What the task asks -
In the records that follow, locate every line with "yellow" and extract it.

Information shown -
--- START ---

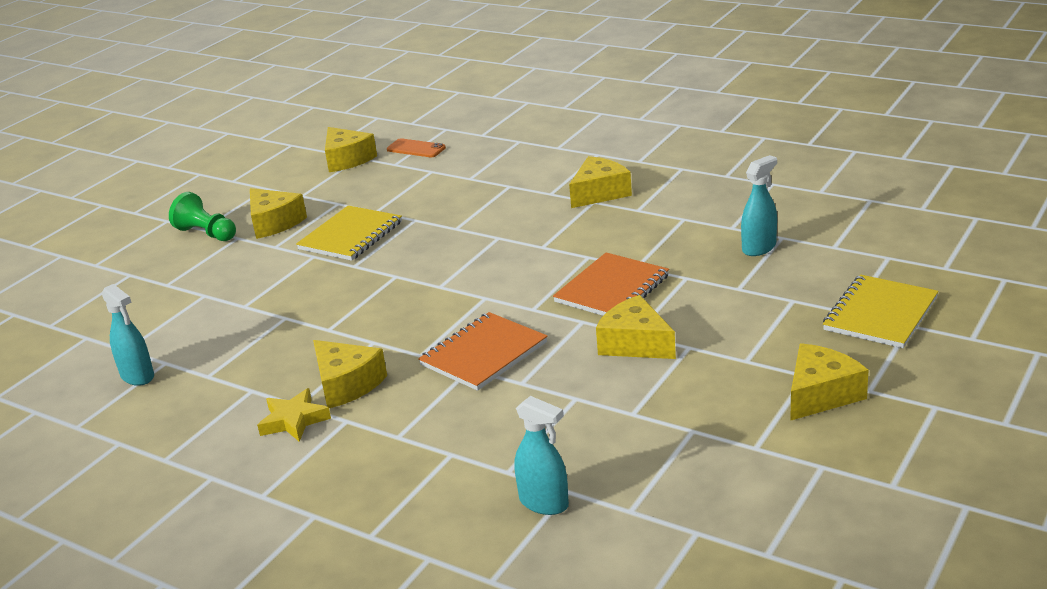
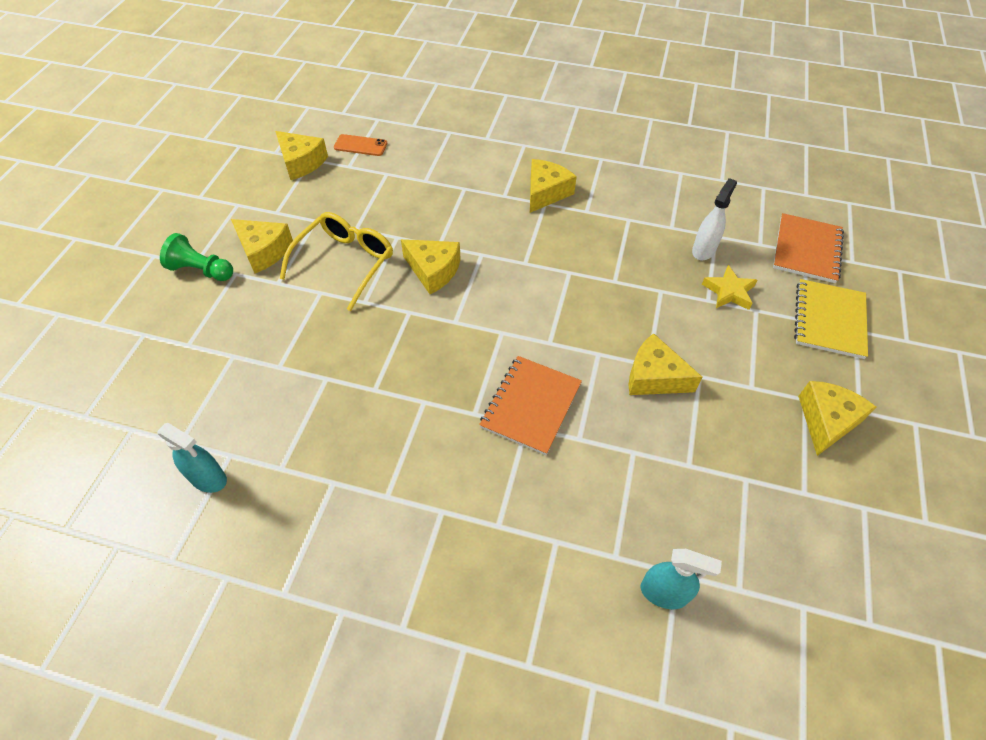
camera: 20 degrees left, 25 degrees up
(294, 420) = (391, 519): yellow star -> yellow star (729, 292)
(346, 384) = (422, 462): yellow cheese -> yellow cheese (433, 271)
(351, 236) = (345, 262): yellow notebook -> yellow glasses
(612, 289) = (606, 311): orange notebook -> orange notebook (806, 250)
(759, 248) = (703, 250): turquoise spray bottle -> white spray bottle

--- END ---

Exercise result -
(294, 420) = (391, 519): yellow star -> yellow star (729, 292)
(346, 384) = (422, 462): yellow cheese -> yellow cheese (433, 271)
(351, 236) = (345, 262): yellow notebook -> yellow glasses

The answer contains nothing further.